> _THE TASK_:
Retype, exactly as they appear below, the lines between the line holding "C9: 33nF (N_7, VS) -> 33nF (GND, VS)" and the line holding "U19: AND 74LS08", both ends included.

Items from a dataset:
=== Section Start ===

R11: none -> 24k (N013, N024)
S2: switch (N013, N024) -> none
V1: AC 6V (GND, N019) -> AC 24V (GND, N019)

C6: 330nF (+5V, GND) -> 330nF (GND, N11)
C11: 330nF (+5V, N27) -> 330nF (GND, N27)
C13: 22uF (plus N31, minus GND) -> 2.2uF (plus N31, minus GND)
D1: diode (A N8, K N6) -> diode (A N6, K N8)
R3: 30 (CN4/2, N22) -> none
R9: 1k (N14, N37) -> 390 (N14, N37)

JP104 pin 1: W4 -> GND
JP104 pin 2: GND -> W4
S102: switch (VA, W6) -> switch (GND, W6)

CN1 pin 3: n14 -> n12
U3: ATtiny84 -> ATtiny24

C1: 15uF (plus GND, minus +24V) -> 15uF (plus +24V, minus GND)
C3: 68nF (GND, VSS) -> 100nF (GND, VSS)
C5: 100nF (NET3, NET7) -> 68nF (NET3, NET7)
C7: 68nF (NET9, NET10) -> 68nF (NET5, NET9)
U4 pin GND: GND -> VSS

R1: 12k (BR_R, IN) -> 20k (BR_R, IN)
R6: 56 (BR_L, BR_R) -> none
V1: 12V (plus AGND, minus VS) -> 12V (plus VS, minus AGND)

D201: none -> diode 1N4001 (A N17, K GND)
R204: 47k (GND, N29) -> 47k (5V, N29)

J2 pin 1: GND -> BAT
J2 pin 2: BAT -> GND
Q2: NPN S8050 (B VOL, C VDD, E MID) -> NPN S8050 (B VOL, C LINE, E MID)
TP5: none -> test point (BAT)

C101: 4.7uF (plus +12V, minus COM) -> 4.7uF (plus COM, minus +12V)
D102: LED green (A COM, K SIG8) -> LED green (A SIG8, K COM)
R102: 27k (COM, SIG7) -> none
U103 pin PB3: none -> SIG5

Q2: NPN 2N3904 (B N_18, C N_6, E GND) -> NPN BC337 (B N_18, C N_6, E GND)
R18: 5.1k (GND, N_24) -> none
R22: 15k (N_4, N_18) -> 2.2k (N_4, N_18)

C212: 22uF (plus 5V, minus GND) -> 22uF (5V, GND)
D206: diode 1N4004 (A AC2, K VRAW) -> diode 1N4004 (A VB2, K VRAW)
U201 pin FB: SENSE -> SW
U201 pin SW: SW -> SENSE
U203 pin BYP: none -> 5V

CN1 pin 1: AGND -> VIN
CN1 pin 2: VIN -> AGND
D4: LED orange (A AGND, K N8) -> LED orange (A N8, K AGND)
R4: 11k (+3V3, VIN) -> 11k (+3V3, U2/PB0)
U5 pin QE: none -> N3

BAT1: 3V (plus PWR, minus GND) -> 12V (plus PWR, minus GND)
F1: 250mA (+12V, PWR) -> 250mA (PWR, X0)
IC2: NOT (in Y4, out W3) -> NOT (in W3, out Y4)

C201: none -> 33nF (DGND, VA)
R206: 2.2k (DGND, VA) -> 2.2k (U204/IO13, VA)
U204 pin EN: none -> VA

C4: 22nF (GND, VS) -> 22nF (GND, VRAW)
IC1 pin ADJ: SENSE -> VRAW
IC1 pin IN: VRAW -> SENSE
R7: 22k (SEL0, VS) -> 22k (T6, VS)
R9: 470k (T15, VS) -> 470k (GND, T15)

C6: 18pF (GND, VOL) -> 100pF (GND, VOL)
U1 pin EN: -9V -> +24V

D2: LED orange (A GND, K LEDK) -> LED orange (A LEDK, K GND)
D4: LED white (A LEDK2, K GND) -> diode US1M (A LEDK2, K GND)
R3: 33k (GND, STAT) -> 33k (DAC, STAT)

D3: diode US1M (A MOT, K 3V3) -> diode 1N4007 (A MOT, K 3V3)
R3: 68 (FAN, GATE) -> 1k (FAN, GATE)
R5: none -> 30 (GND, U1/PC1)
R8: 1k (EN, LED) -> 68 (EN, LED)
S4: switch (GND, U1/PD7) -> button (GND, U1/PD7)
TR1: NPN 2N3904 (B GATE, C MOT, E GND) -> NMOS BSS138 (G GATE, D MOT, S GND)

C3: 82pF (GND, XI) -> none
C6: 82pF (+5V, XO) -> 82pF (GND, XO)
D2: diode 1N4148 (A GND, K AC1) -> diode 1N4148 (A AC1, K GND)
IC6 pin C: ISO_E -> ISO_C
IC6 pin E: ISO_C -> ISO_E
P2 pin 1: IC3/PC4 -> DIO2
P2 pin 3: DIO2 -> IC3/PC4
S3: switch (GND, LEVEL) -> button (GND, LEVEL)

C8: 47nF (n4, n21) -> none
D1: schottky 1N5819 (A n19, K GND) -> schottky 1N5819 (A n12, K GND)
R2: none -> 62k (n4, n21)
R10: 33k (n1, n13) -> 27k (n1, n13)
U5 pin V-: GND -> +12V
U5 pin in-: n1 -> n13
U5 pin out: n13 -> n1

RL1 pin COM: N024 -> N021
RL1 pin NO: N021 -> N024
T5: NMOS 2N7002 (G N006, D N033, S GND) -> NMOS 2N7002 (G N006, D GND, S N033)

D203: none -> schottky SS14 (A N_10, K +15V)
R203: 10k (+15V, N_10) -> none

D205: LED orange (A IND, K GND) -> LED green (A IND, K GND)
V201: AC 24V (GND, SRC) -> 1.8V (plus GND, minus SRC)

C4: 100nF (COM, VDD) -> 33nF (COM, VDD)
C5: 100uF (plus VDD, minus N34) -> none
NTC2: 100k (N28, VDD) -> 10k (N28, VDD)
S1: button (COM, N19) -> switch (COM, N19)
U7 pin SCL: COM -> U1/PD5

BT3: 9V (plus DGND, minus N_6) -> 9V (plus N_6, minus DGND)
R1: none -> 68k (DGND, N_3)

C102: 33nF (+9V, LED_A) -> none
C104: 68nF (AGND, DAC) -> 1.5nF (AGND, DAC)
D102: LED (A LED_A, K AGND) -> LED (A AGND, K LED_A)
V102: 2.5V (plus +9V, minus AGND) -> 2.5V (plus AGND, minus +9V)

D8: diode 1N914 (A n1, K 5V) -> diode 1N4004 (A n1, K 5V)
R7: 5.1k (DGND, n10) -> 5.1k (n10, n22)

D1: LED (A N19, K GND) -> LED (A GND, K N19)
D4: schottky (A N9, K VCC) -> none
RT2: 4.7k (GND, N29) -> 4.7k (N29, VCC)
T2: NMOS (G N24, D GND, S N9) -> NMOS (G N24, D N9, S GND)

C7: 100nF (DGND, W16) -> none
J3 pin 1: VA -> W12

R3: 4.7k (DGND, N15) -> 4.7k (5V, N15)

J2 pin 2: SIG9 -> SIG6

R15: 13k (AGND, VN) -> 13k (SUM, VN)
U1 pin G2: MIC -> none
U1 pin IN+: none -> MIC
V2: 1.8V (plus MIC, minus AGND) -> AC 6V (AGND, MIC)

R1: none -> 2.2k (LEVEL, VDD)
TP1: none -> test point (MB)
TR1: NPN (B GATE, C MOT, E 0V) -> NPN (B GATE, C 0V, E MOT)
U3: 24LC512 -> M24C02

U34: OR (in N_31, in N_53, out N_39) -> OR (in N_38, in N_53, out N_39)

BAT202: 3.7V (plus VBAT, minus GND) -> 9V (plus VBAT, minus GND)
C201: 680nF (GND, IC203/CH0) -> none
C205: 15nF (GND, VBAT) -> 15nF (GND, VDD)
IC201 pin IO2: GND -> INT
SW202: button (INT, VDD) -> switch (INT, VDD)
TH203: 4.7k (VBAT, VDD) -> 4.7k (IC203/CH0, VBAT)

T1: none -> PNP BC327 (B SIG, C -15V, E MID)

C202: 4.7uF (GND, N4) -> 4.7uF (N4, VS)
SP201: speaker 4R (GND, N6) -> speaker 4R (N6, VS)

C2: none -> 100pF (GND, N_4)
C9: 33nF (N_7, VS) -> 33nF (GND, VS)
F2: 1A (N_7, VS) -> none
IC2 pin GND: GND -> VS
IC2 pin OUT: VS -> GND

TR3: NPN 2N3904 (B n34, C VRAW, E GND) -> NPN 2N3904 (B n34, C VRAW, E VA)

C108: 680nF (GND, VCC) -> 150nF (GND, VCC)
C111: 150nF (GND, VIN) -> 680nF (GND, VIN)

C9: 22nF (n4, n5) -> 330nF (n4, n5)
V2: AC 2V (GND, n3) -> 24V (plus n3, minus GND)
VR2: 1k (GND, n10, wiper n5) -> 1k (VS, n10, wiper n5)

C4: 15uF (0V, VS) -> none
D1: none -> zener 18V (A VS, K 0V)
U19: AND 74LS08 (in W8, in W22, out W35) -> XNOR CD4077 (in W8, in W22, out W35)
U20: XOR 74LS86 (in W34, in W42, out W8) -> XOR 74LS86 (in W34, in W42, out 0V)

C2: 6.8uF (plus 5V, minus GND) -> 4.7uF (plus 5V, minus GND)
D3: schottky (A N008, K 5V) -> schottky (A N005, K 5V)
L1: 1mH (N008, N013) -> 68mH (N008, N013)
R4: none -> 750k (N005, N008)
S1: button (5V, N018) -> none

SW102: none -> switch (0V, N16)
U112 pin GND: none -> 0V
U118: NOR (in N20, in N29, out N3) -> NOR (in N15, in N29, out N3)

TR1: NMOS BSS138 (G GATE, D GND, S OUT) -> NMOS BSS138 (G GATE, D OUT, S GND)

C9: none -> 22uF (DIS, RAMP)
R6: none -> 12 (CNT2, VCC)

=== Section End ===

> _WRITTEN RESPONSE_:
C9: 33nF (N_7, VS) -> 33nF (GND, VS)
F2: 1A (N_7, VS) -> none
IC2 pin GND: GND -> VS
IC2 pin OUT: VS -> GND

TR3: NPN 2N3904 (B n34, C VRAW, E GND) -> NPN 2N3904 (B n34, C VRAW, E VA)

C108: 680nF (GND, VCC) -> 150nF (GND, VCC)
C111: 150nF (GND, VIN) -> 680nF (GND, VIN)

C9: 22nF (n4, n5) -> 330nF (n4, n5)
V2: AC 2V (GND, n3) -> 24V (plus n3, minus GND)
VR2: 1k (GND, n10, wiper n5) -> 1k (VS, n10, wiper n5)

C4: 15uF (0V, VS) -> none
D1: none -> zener 18V (A VS, K 0V)
U19: AND 74LS08 (in W8, in W22, out W35) -> XNOR CD4077 (in W8, in W22, out W35)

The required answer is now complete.